◆ ACTIVITY
Would you please retype, exactly, the lines of the listing below between the line with "C8: 220pF (n12, n19) -> 220pF (n10, n12)" and the line with "R8: 330 (DGND, n13) -> none", inclusive?

◆ SUPPLIED MATERIAL
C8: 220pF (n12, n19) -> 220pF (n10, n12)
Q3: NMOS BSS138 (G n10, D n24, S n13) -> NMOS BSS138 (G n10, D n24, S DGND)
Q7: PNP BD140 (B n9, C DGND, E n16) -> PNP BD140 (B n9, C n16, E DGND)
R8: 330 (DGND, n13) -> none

---

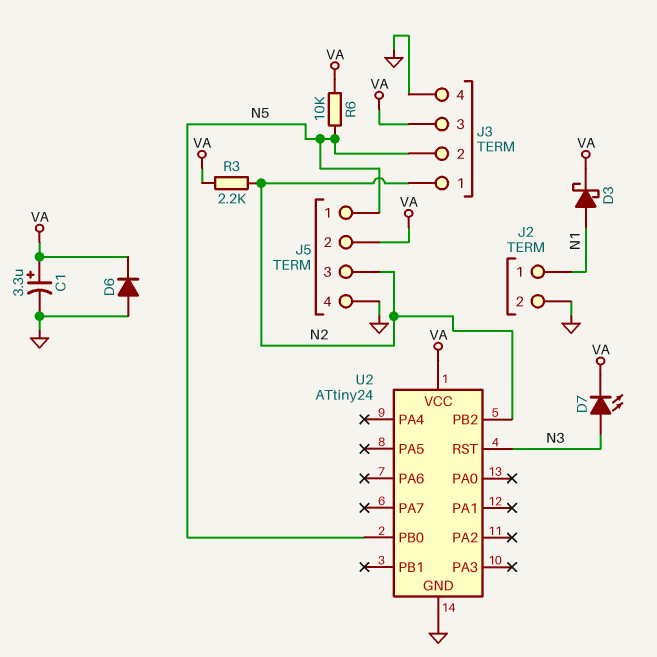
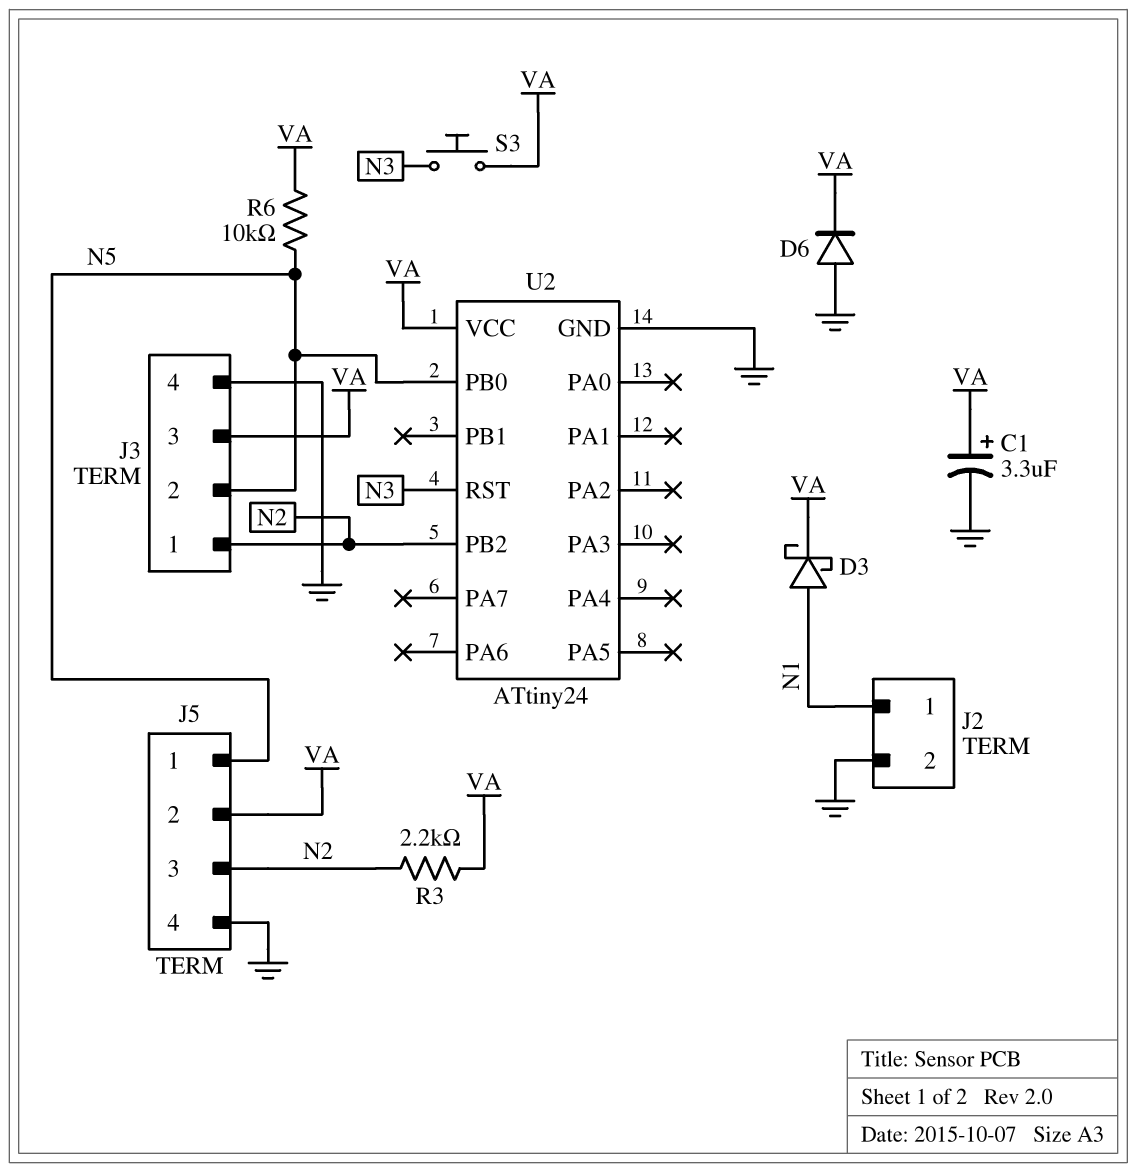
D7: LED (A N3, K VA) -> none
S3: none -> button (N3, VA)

---

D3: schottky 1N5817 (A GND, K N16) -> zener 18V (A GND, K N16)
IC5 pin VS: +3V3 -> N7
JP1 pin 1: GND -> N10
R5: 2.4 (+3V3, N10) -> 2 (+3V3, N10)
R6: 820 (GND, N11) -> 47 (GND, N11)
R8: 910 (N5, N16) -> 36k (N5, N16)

◆ RESULT
C8: 220pF (n12, n19) -> 220pF (n10, n12)
Q3: NMOS BSS138 (G n10, D n24, S n13) -> NMOS BSS138 (G n10, D n24, S DGND)
Q7: PNP BD140 (B n9, C DGND, E n16) -> PNP BD140 (B n9, C n16, E DGND)
R8: 330 (DGND, n13) -> none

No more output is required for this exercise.